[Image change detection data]
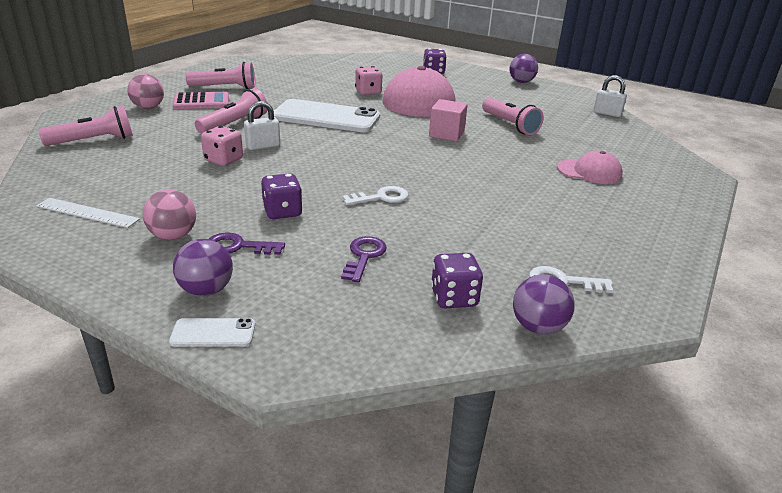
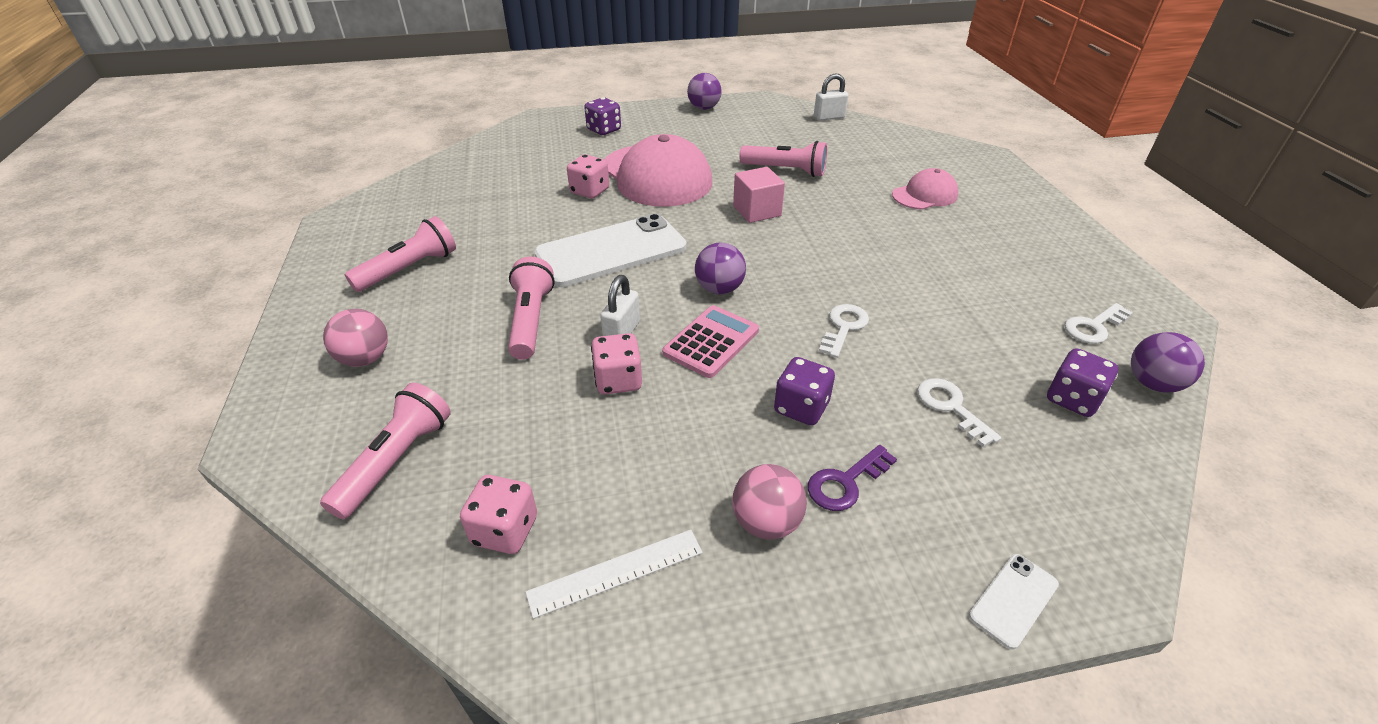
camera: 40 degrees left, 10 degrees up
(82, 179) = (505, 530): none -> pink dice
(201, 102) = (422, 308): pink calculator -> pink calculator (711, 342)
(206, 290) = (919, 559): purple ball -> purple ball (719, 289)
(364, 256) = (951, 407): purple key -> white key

==

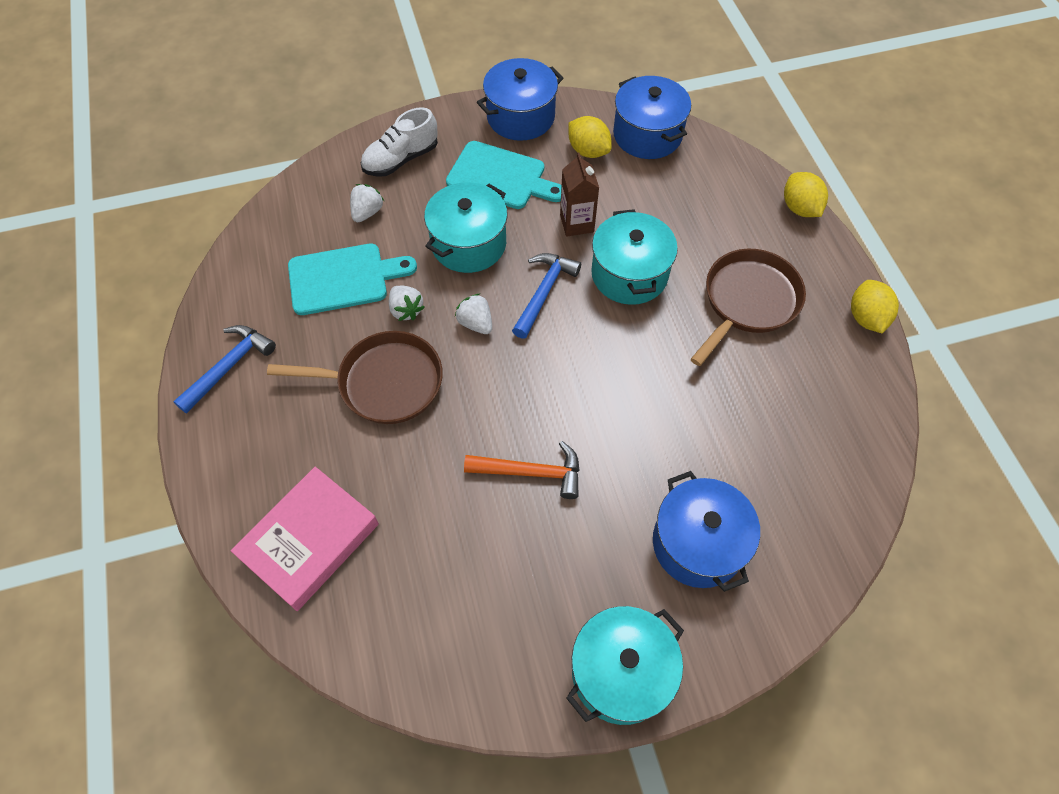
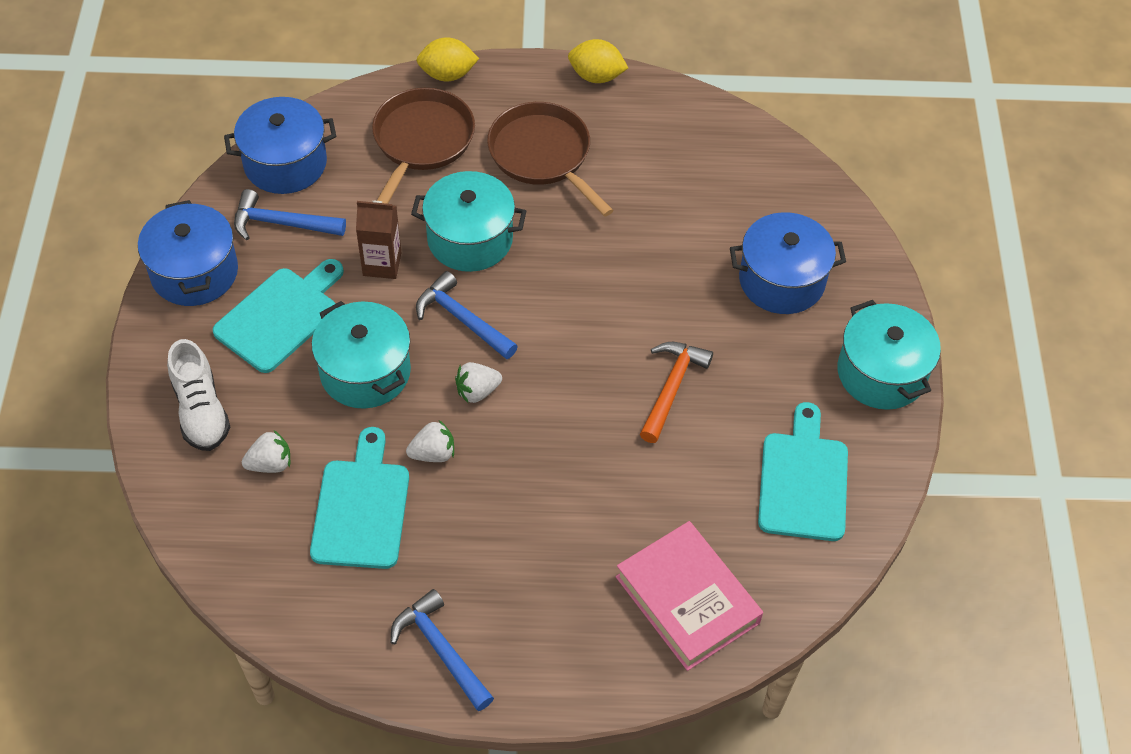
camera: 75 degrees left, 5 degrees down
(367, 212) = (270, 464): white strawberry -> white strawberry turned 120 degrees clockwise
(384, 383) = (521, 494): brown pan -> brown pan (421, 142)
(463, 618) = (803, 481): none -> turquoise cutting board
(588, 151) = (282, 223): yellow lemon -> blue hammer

## What you will do
Produce only the lines from the line containing "(384, 383) = (521, 494): brown" through the line containing "(588, 151) = (282, 223): yellow", inclusive of both, exactly as they stand in the entries above.

## Answer area
(384, 383) = (521, 494): brown pan -> brown pan (421, 142)
(463, 618) = (803, 481): none -> turquoise cutting board
(588, 151) = (282, 223): yellow lemon -> blue hammer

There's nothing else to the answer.